§ Exercise aim: Find "none -> tan brick B2:B4 level 1" in the material, then return exactly the line containing it and all lines after it to the end, leaving out pictures.
-- Records provided follows --
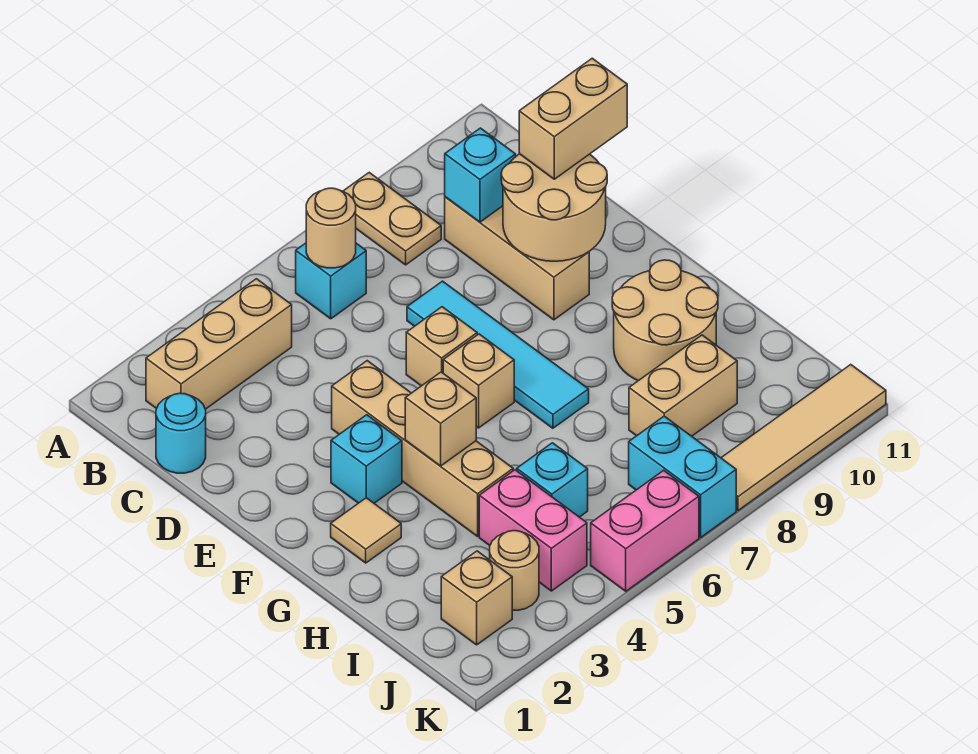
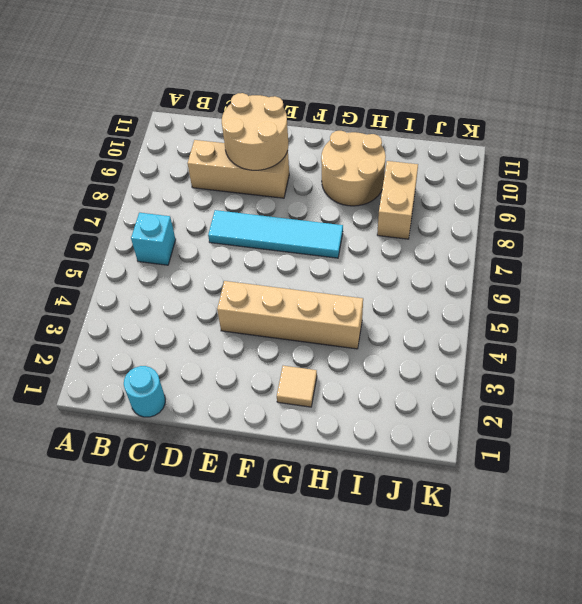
none -> tan plate A8:B8 level 1
none -> tan brick B2:B4 level 1
none -> tan brick E6 level 1

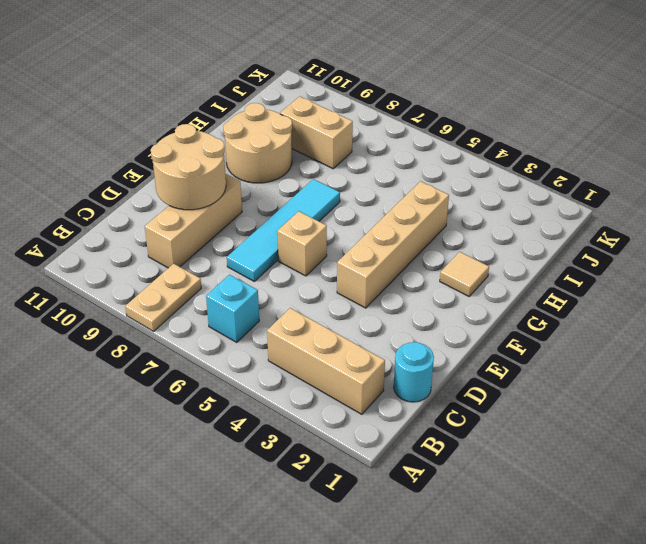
none -> cyan brick F3 level 1
none -> tan brick F6 level 1
none -> pink brick I4:J4 level 1

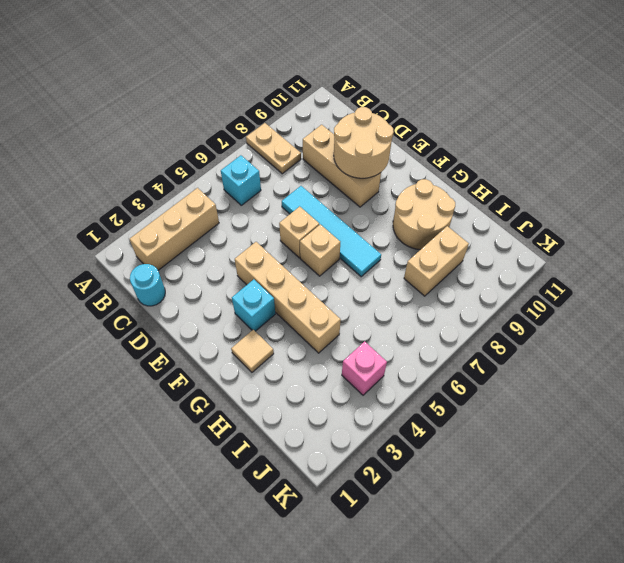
pink brick J4 level 1 -> pink brick I4:J4 level 1
none -> cyan brick I5 level 1
none -> tan brick J2 level 1
none -> tan round brick J3 level 1

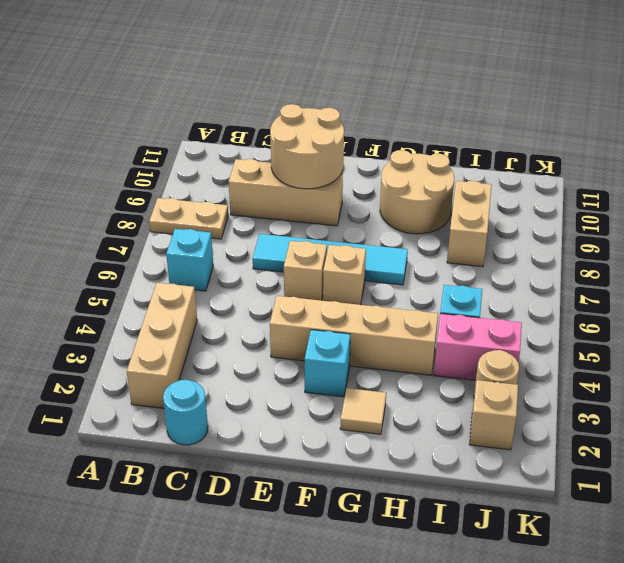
none -> cyan brick J7:K7 level 1
none -> pink brick K5:K6 level 1
none -> tan tile K8:K11 level 1

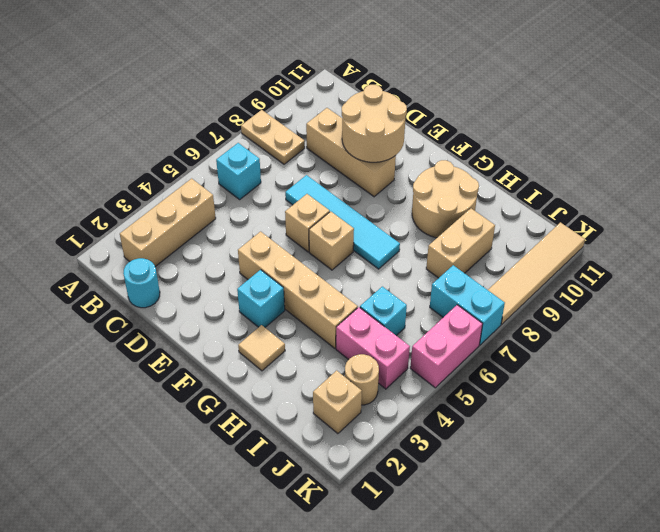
none -> tan round brick B6 level 2
none -> cyan brick C9 level 2
none -> tan brick G4 level 2

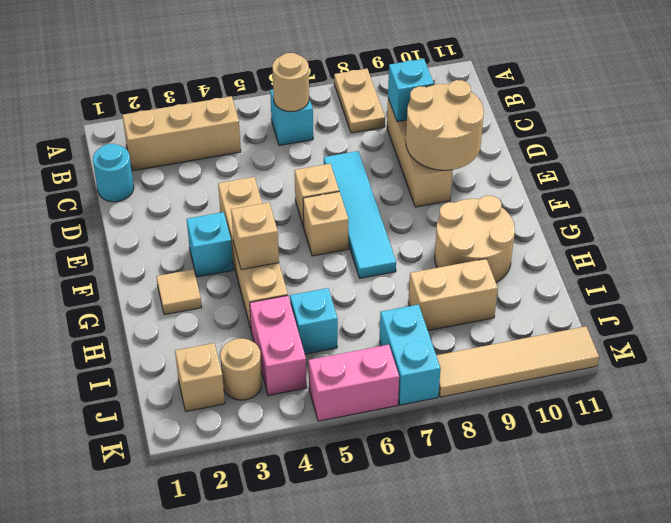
none -> tan brick D10:D11 level 3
-- Records provided concluded --
§ Expected output:
none -> tan brick B2:B4 level 1
none -> tan brick E6 level 1

none -> cyan brick F3 level 1
none -> tan brick F6 level 1
none -> pink brick I4:J4 level 1

pink brick J4 level 1 -> pink brick I4:J4 level 1
none -> cyan brick I5 level 1
none -> tan brick J2 level 1
none -> tan round brick J3 level 1

none -> cyan brick J7:K7 level 1
none -> pink brick K5:K6 level 1
none -> tan tile K8:K11 level 1

none -> tan round brick B6 level 2
none -> cyan brick C9 level 2
none -> tan brick G4 level 2

none -> tan brick D10:D11 level 3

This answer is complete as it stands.